··· RECORDS FOR THE TASK

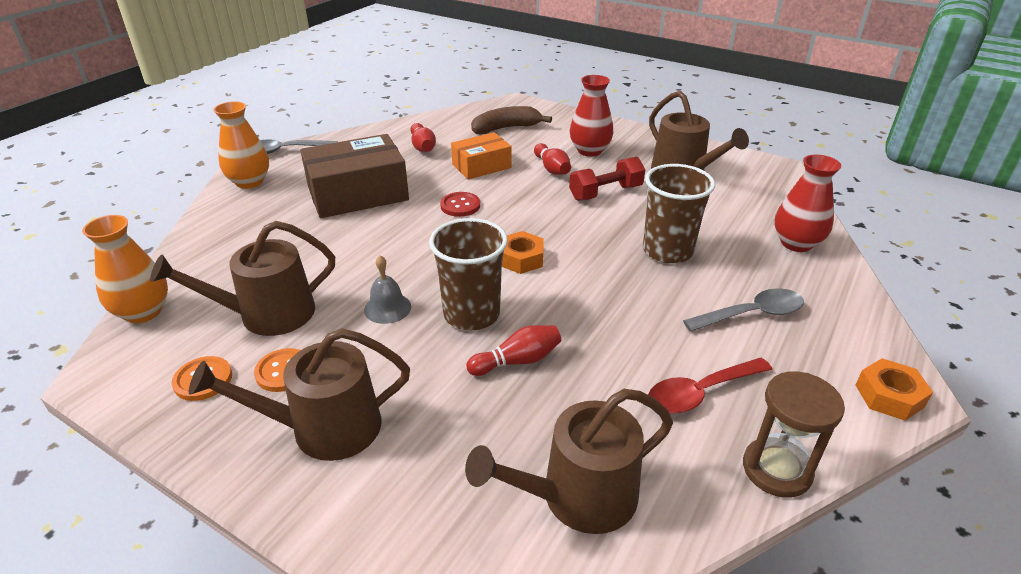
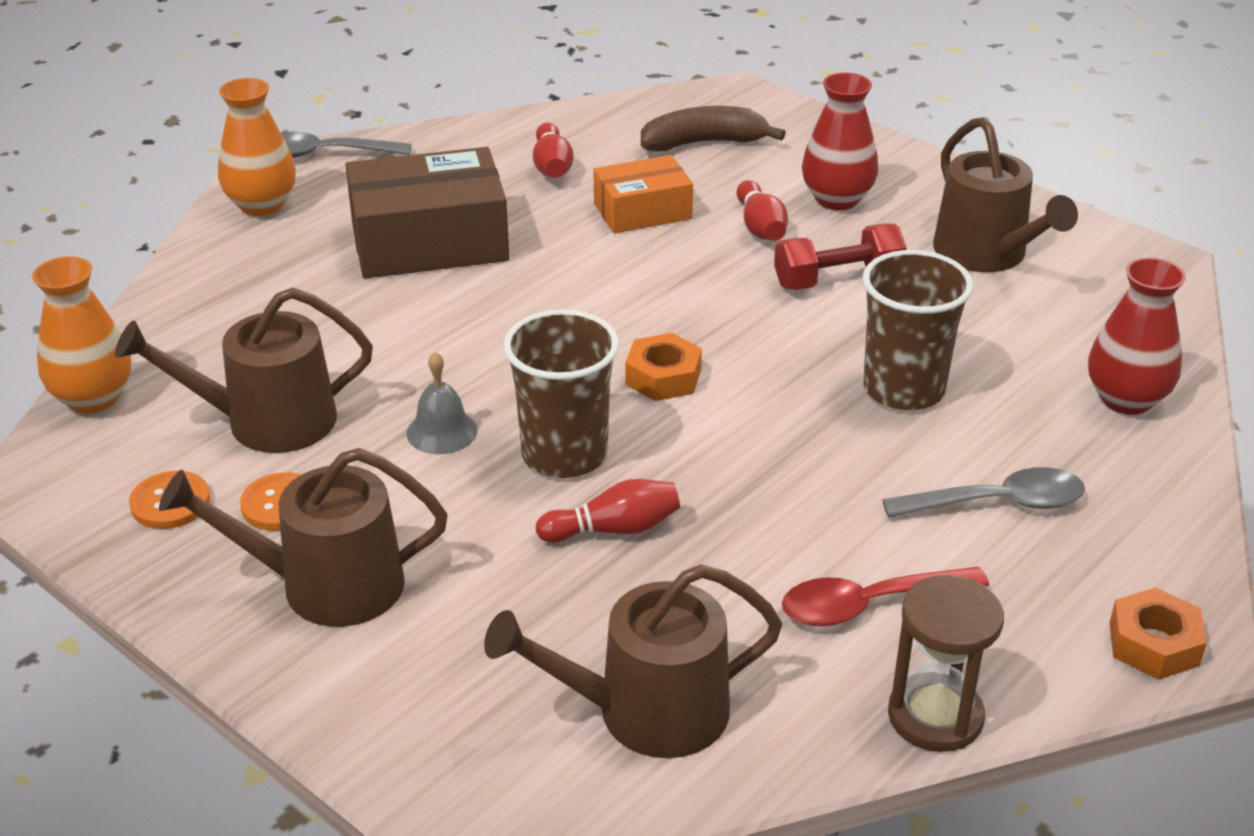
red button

······
··· RECORDS FOR THE TASK

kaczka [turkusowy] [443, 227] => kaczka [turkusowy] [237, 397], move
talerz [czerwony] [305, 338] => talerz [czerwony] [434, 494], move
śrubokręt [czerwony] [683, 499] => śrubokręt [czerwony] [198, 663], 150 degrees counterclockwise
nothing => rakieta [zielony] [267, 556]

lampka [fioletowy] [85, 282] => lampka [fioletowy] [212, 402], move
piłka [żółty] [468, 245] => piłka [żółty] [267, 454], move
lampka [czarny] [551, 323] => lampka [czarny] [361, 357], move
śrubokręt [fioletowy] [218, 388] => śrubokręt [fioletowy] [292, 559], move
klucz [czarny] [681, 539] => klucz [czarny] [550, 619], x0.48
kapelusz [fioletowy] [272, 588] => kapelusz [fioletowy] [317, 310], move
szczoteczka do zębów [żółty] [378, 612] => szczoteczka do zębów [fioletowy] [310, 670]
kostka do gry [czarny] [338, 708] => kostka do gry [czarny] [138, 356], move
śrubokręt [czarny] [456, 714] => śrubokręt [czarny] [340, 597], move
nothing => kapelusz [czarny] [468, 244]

······

REQUIRED WORK – From the line holding "kaczka [turkusowy] [443, 227]" to the line holding "śrubokręt [czerwony] [683, 499]", inclusive, restate each line above exactly as written.

SOLUTION FOR THIS EXERCISE –
kaczka [turkusowy] [443, 227] => kaczka [turkusowy] [237, 397], move
talerz [czerwony] [305, 338] => talerz [czerwony] [434, 494], move
śrubokręt [czerwony] [683, 499] => śrubokręt [czerwony] [198, 663], 150 degrees counterclockwise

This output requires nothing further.